**WHAT TO PRODUCE:**
Omit the pictures, please, and give each record below again exactly.
-- DATA FOR ANALYSIS follows --
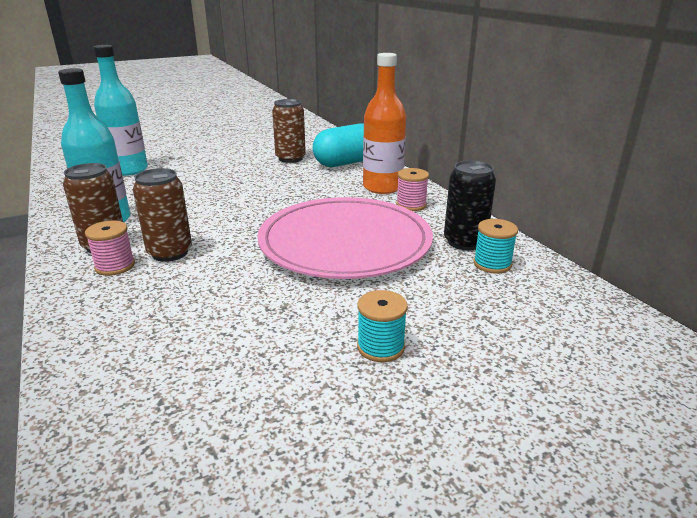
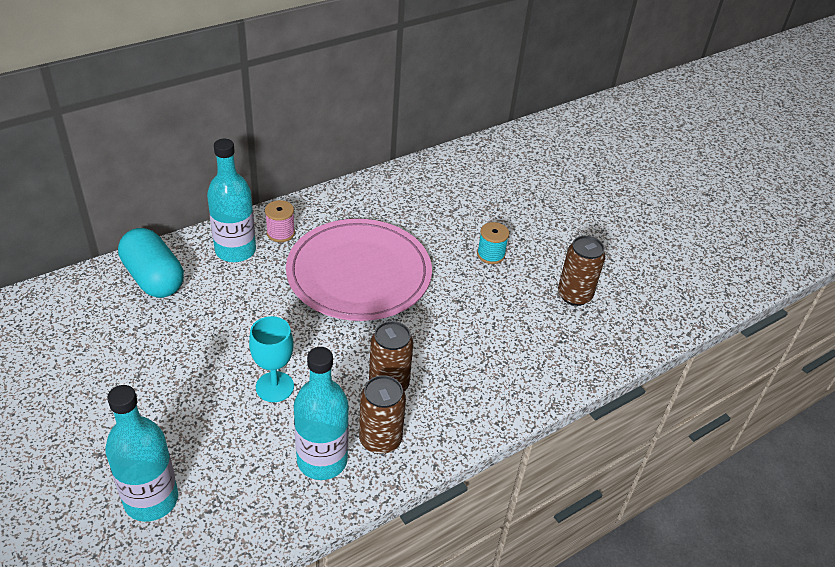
camera: 100 degrees left, 15 degrees up
(115, 266) = (417, 417): pink spool -> none
(203, 203) = (274, 387): none -> turquoise goblet
(290, 158) = (129, 330): brown can -> brown can (574, 295)
(382, 187) = (235, 250): orange bottle -> turquoise bottle
(464, 242) = (353, 209): black can -> none
(492, 264) = (385, 200): turquoise spool -> none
-- DATA FOR ANALYSIS concluded --
**TASK OUTPUT:**
camera: 100 degrees left, 15 degrees up
(115, 266) = (417, 417): pink spool -> none
(203, 203) = (274, 387): none -> turquoise goblet
(290, 158) = (129, 330): brown can -> brown can (574, 295)
(382, 187) = (235, 250): orange bottle -> turquoise bottle
(464, 242) = (353, 209): black can -> none
(492, 264) = (385, 200): turquoise spool -> none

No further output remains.